> Supplied data:
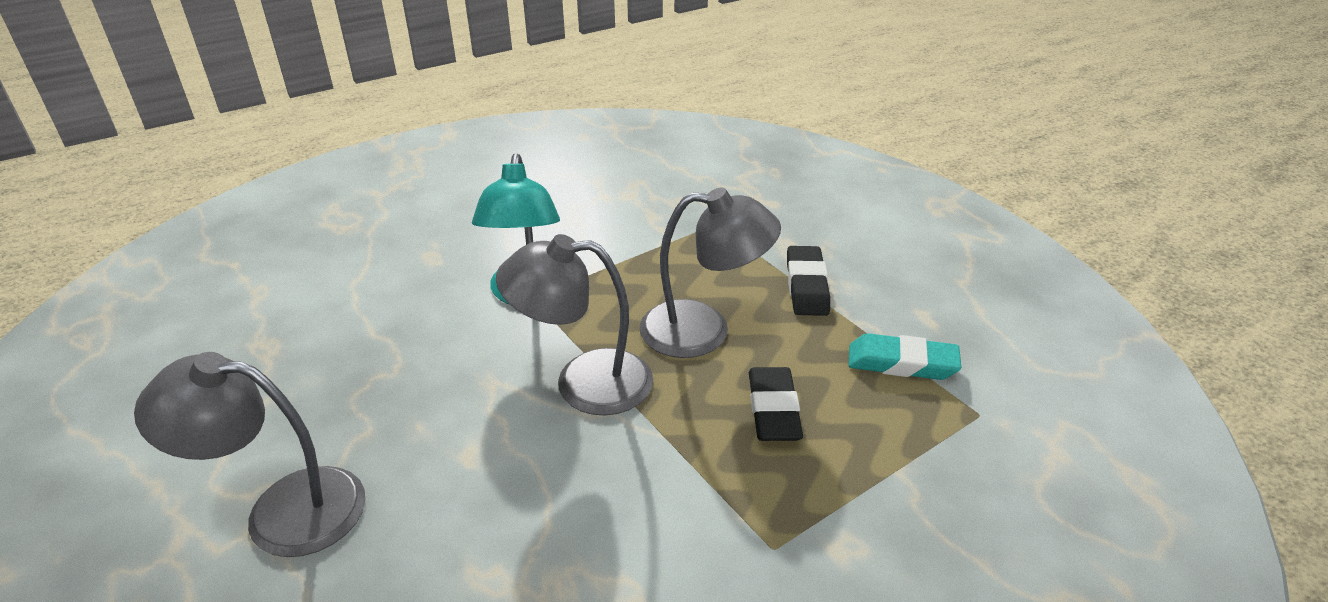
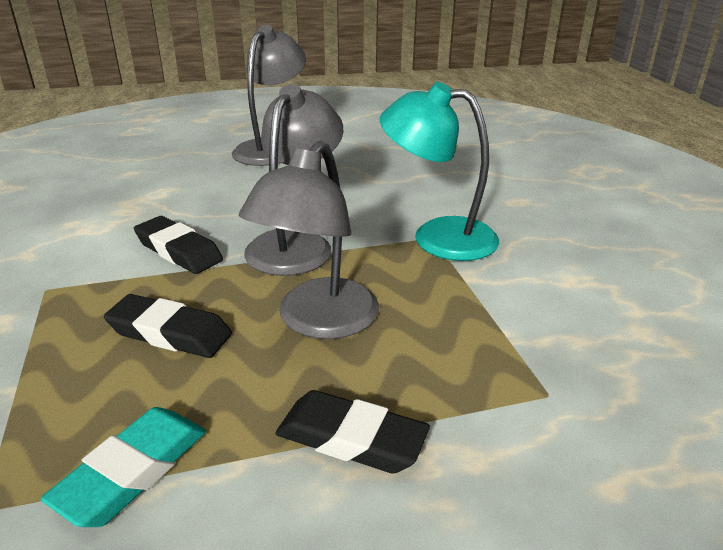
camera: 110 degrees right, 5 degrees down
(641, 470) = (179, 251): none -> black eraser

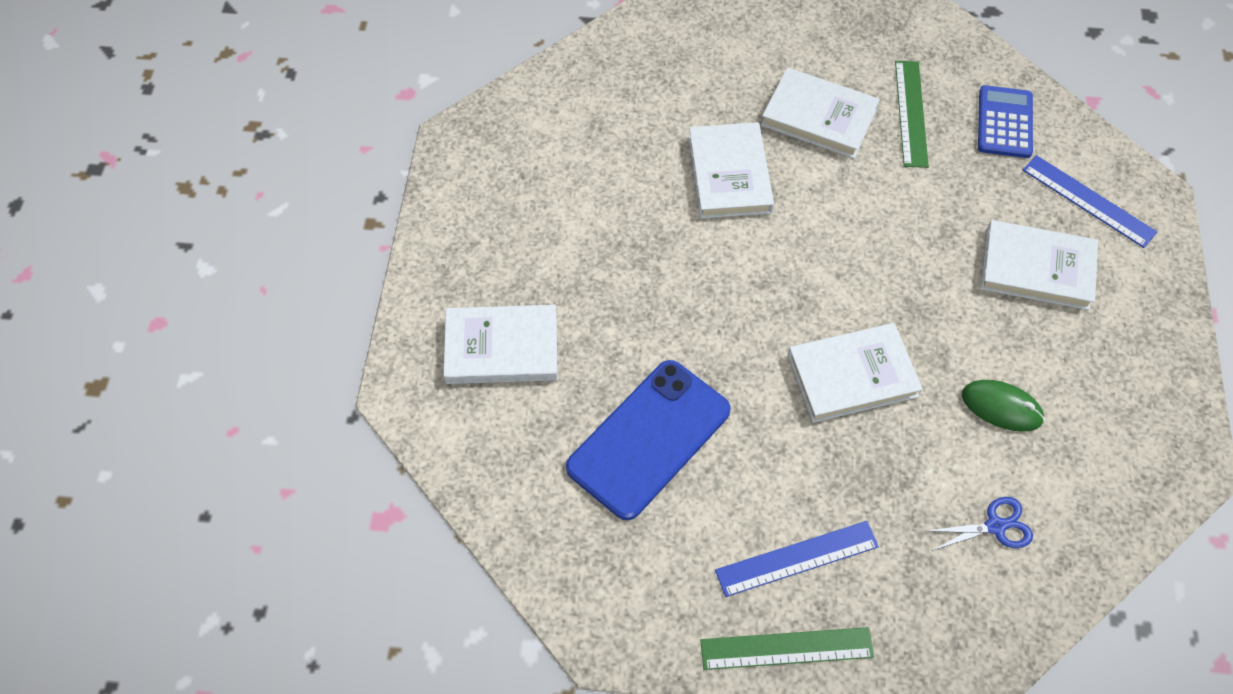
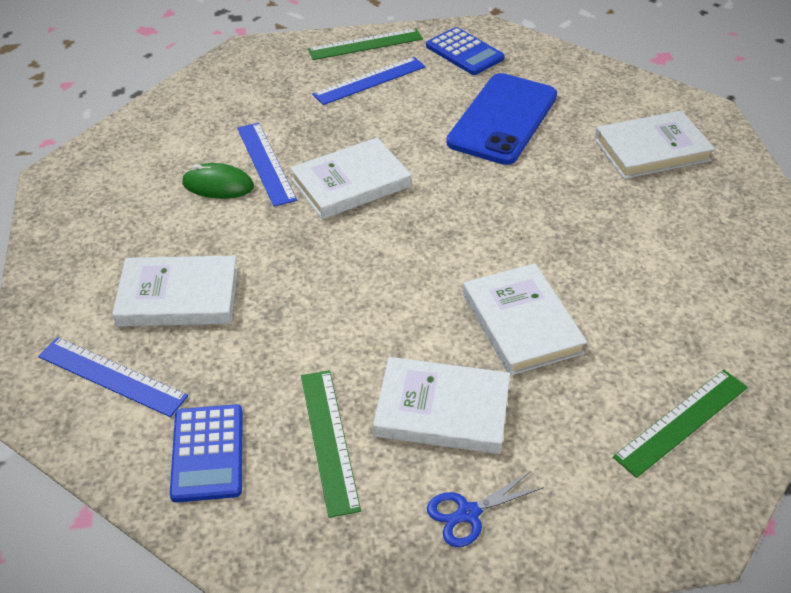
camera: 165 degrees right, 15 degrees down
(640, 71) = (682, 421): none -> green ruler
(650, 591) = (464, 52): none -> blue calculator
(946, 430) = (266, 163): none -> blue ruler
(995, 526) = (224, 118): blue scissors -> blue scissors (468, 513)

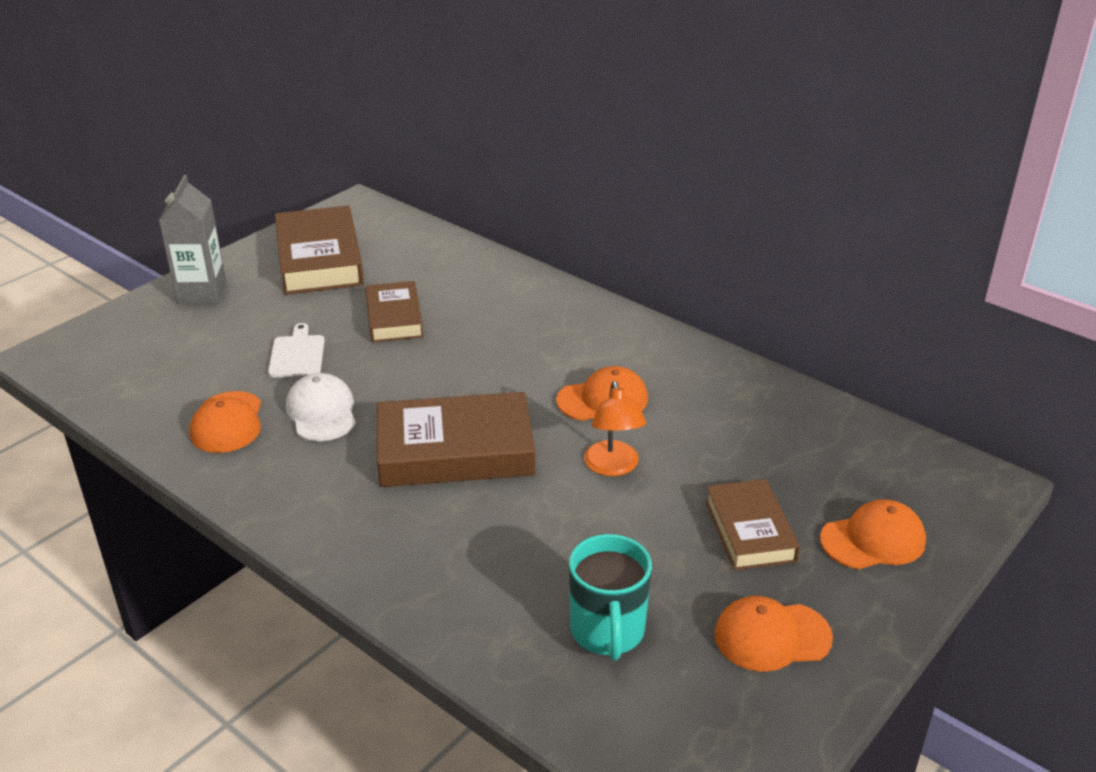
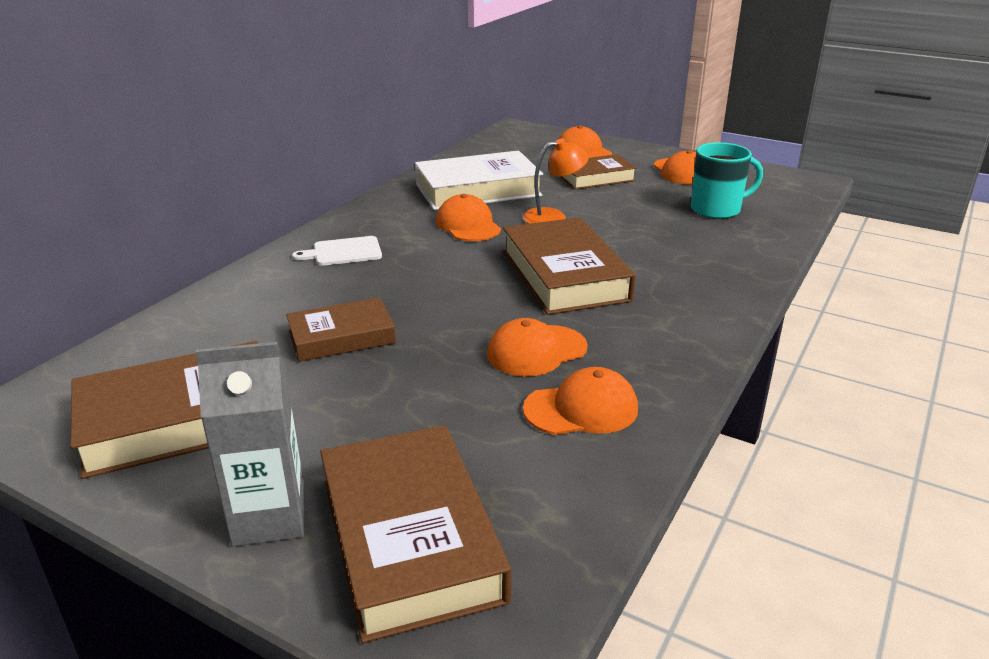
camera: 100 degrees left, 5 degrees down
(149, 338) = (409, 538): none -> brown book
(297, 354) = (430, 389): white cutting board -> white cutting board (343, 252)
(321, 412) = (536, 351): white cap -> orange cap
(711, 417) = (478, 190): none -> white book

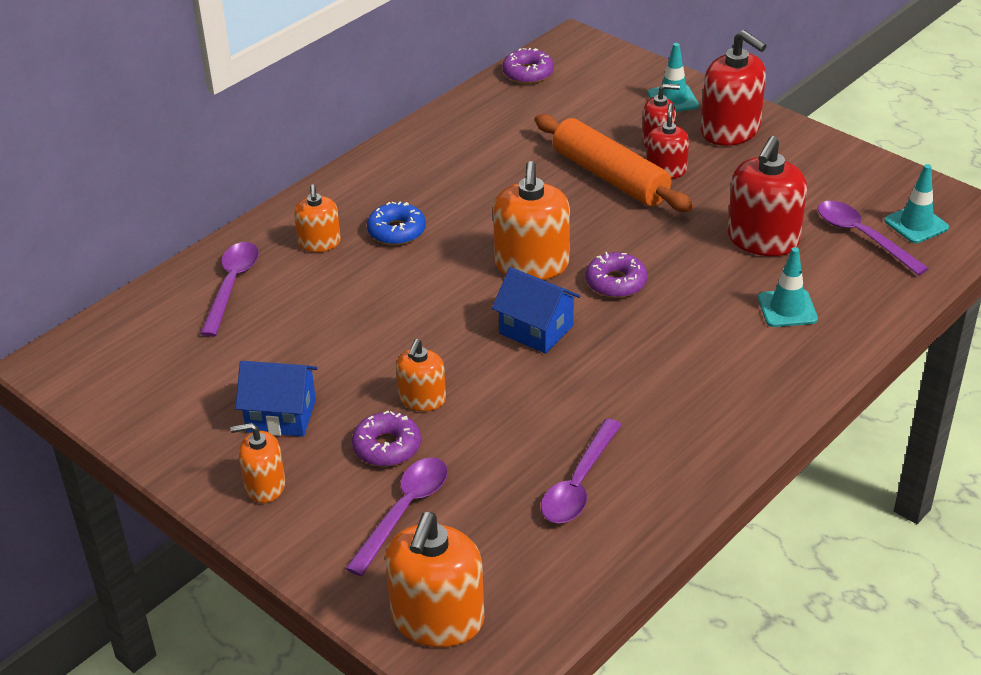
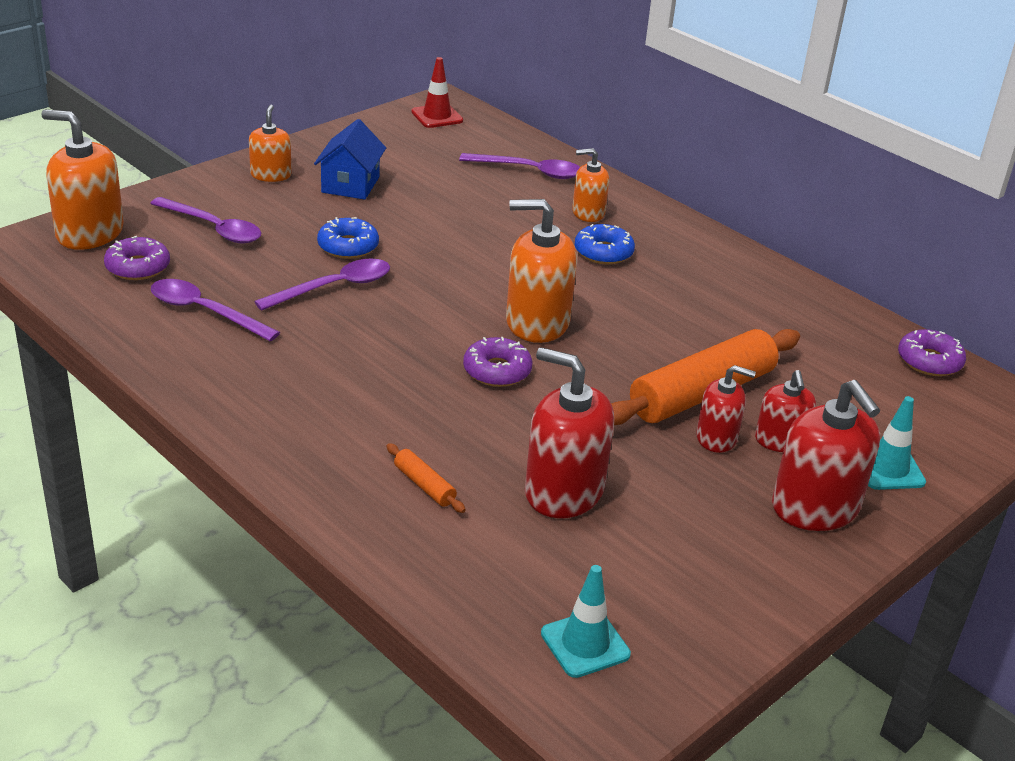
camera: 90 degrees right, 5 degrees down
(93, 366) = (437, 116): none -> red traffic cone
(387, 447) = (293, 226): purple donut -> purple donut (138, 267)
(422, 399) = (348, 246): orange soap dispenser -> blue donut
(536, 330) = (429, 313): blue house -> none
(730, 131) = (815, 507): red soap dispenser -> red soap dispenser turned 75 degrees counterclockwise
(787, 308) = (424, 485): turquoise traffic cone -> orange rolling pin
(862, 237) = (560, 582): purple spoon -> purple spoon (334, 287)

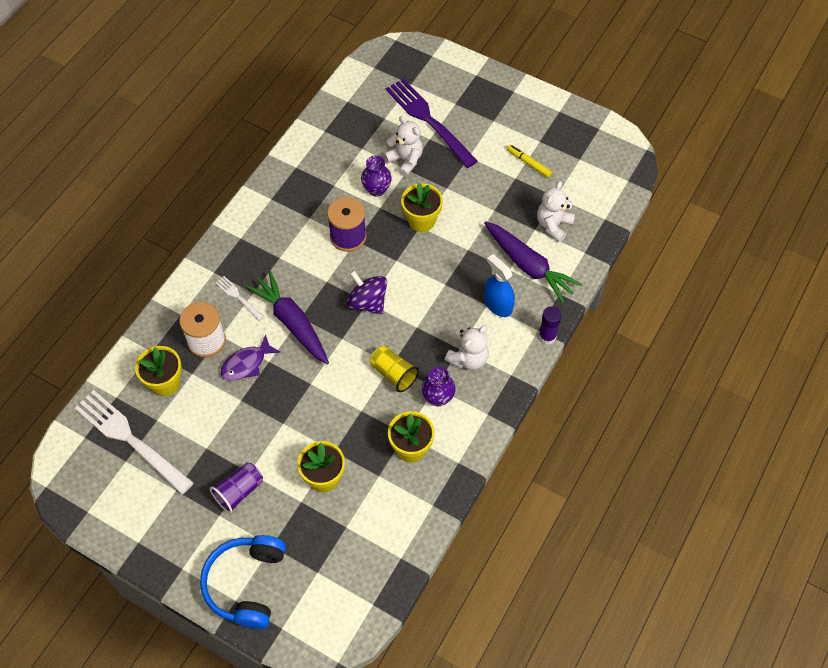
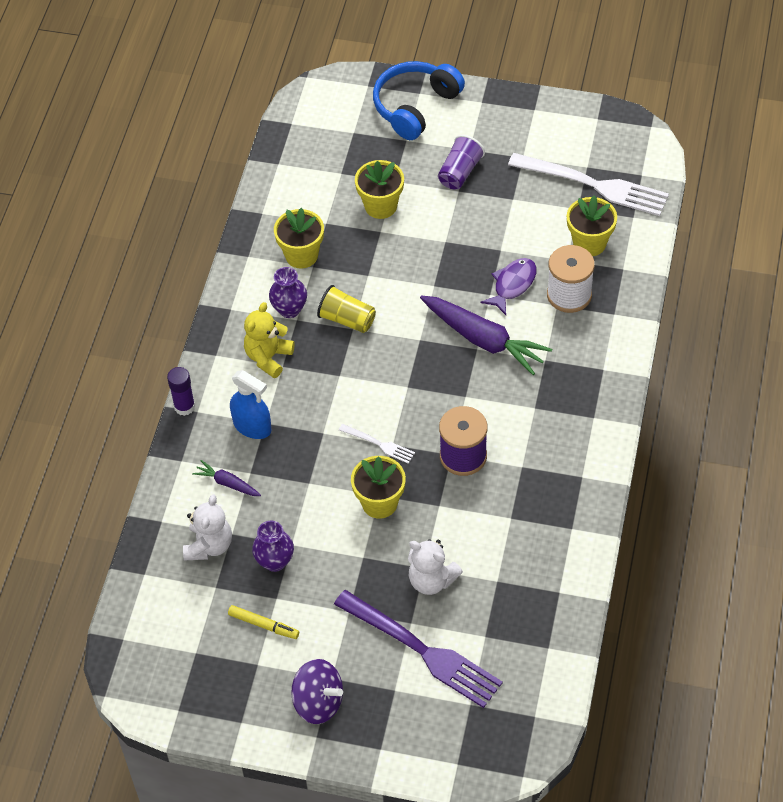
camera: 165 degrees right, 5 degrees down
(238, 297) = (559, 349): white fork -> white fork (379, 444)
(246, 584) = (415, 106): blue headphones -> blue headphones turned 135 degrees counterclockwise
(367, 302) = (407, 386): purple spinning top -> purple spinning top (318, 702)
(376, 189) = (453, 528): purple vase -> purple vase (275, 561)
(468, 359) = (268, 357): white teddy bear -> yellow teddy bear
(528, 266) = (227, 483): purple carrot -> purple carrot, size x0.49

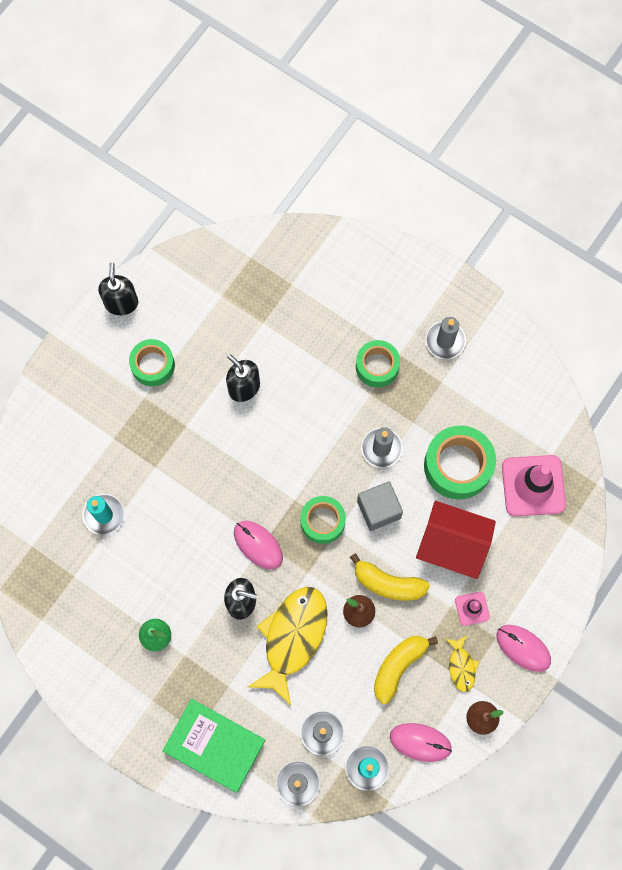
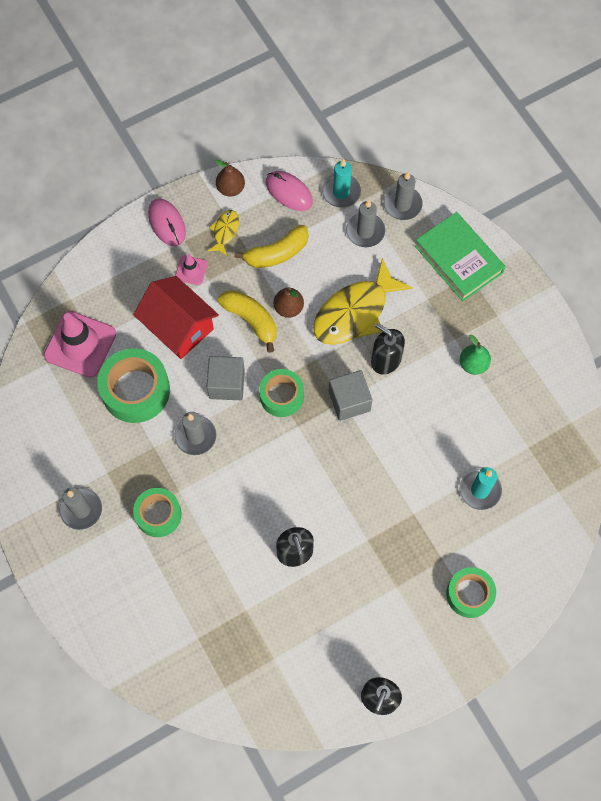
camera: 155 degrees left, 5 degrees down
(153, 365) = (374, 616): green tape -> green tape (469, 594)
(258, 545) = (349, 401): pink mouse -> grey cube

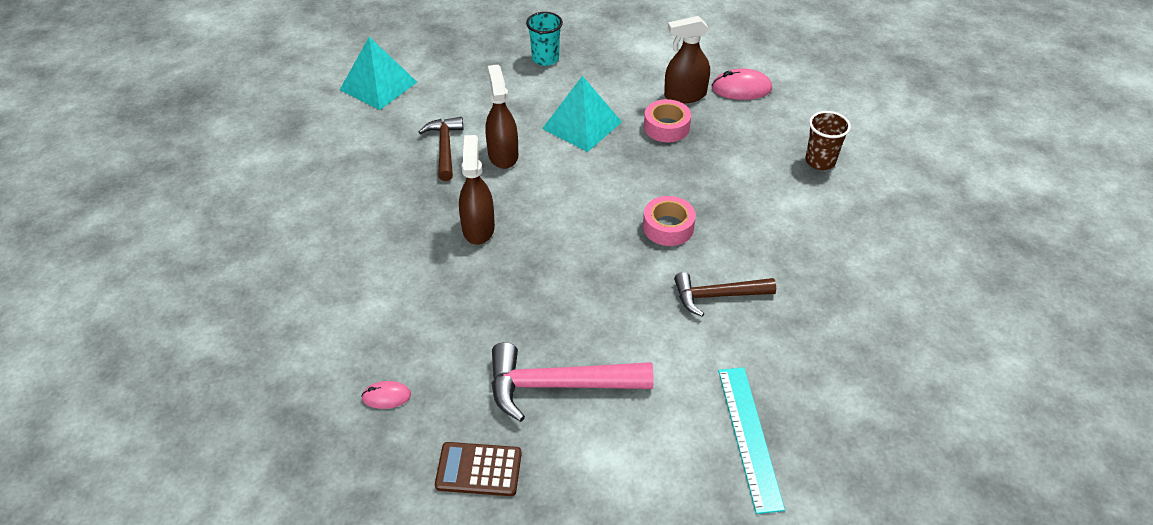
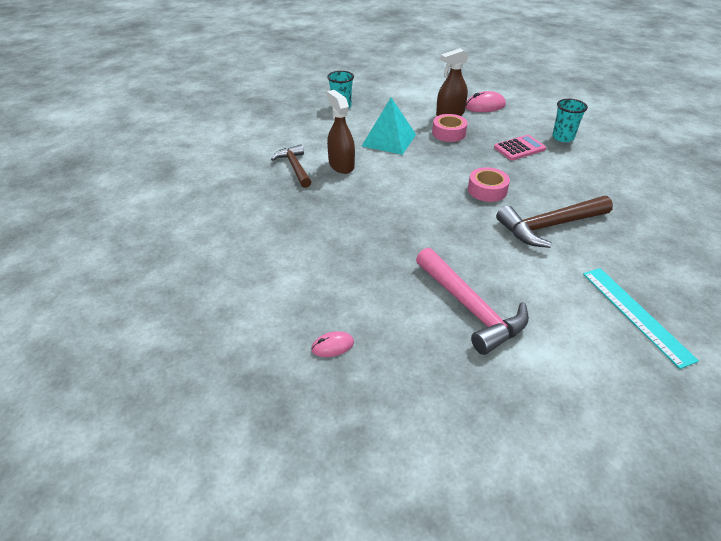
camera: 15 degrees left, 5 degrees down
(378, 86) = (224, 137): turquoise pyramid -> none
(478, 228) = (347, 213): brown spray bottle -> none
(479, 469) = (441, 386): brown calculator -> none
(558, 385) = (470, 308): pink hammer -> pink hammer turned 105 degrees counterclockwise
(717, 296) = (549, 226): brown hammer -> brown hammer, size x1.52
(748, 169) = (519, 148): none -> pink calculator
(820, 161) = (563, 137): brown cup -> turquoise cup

> Task instructions:
For each line above that includes "ruler", make a copy.

> Written response:
(640, 71) = (682, 421): none -> green ruler
(946, 430) = (266, 163): none -> blue ruler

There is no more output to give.